● **CHALLENGE**
State how many lines of the material below contain the string "left". Reply with the number alone.

● **THE DATA**
======
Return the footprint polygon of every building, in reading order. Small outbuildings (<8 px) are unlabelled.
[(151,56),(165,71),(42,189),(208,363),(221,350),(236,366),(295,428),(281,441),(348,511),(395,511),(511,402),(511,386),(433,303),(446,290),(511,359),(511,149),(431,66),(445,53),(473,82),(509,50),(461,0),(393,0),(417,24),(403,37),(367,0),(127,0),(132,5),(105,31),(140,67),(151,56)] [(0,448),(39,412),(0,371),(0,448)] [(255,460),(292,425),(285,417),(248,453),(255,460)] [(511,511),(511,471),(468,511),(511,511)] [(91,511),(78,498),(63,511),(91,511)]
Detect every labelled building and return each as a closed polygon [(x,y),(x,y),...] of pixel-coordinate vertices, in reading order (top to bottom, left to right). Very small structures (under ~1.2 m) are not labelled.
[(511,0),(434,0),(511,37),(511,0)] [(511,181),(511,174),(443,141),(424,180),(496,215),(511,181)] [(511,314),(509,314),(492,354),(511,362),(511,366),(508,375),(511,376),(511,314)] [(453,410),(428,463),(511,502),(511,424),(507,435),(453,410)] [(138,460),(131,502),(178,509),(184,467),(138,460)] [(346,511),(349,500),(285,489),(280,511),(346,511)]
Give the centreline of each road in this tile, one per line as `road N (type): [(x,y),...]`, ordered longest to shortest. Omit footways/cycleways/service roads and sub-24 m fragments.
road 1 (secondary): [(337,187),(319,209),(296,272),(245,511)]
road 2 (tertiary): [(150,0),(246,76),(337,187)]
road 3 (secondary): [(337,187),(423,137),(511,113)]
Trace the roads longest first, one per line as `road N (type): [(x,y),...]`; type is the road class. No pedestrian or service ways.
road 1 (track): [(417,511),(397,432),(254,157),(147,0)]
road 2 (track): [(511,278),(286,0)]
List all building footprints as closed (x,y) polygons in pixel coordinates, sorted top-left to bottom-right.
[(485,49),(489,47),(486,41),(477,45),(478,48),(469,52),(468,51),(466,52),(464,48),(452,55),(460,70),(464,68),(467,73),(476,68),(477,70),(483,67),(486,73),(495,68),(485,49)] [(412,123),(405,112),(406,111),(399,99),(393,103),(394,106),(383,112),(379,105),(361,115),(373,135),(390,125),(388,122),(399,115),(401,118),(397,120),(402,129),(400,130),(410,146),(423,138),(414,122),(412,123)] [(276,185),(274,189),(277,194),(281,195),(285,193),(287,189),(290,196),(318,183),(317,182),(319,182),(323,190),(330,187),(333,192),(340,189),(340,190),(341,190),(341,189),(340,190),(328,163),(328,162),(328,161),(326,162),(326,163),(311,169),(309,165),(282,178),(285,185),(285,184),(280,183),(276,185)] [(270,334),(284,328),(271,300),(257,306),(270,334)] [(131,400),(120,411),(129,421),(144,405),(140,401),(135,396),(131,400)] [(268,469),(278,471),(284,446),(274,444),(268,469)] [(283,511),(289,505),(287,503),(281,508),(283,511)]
======
● **WORKED ANSWER**
2